WORK REQUEST —
A word-for-word copy of the entries, with images excluded, is the expected answer.

(Scene image comparisons)
== Segment start ==

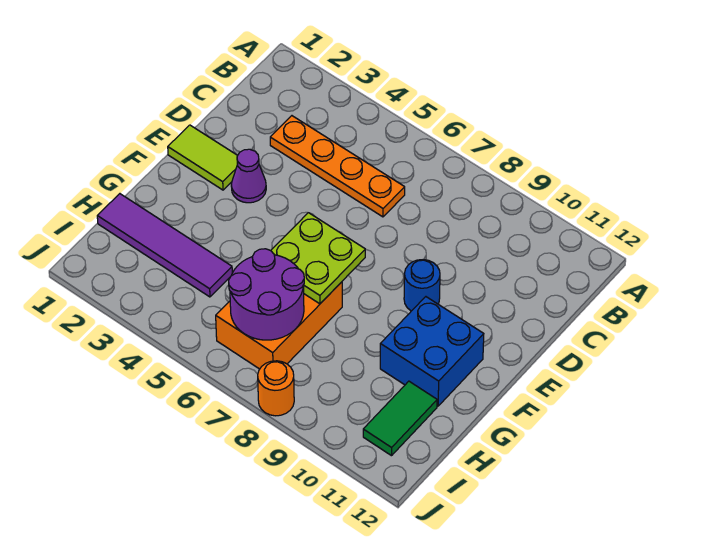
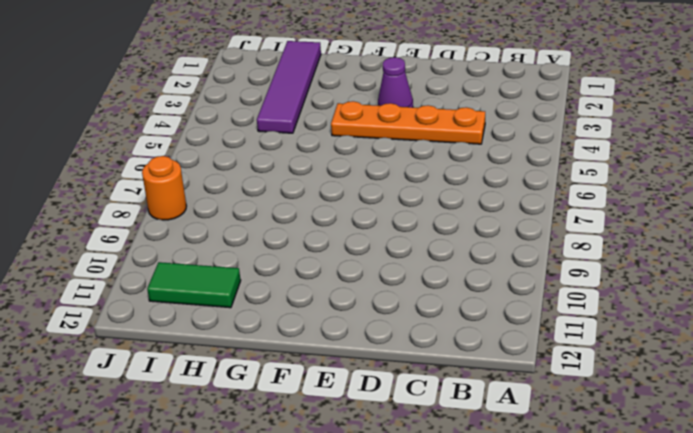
orange plate C4:F4 level 1 -> orange plate C3:C6 level 1
none -> lime tile E1:E2 level 1
none -> blue round brick E9 level 1

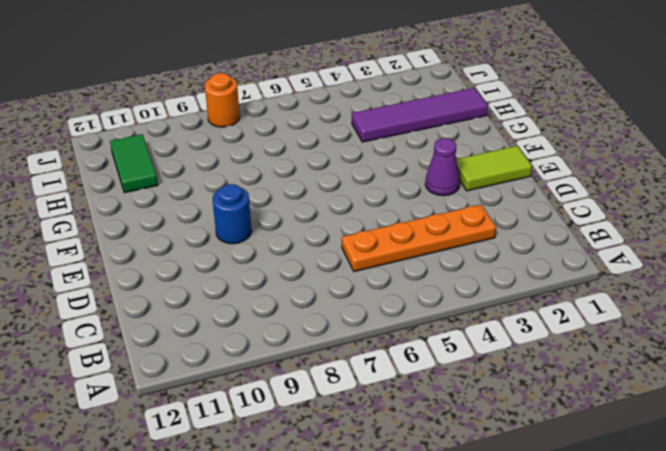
none -> blue brick F10:G11 level 1
none -> orange brick G6:I7 level 1

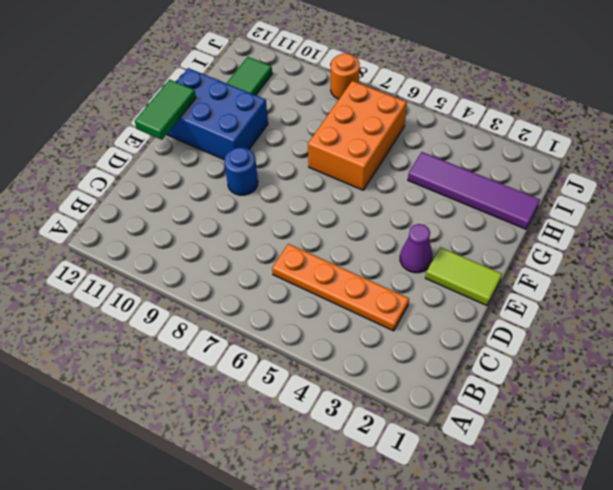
green tile E12:F12 level 2 -> none
blue brick F10:G12 level 1 -> blue brick F10:G11 level 1
none -> lime plate F6:G7 level 2
none -> purple round brick H6:I7 level 2

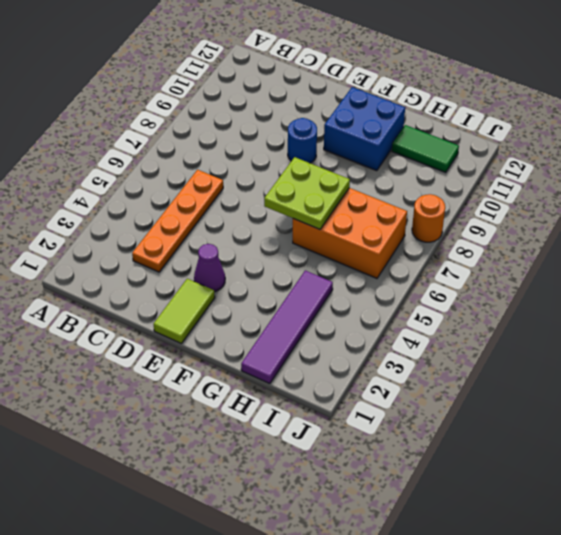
none -> purple round brick H6:I7 level 2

== Segment end ==

FINISHED TASK —
orange plate C4:F4 level 1 -> orange plate C3:C6 level 1
none -> lime tile E1:E2 level 1
none -> blue round brick E9 level 1

none -> blue brick F10:G11 level 1
none -> orange brick G6:I7 level 1

green tile E12:F12 level 2 -> none
blue brick F10:G12 level 1 -> blue brick F10:G11 level 1
none -> lime plate F6:G7 level 2
none -> purple round brick H6:I7 level 2

none -> purple round brick H6:I7 level 2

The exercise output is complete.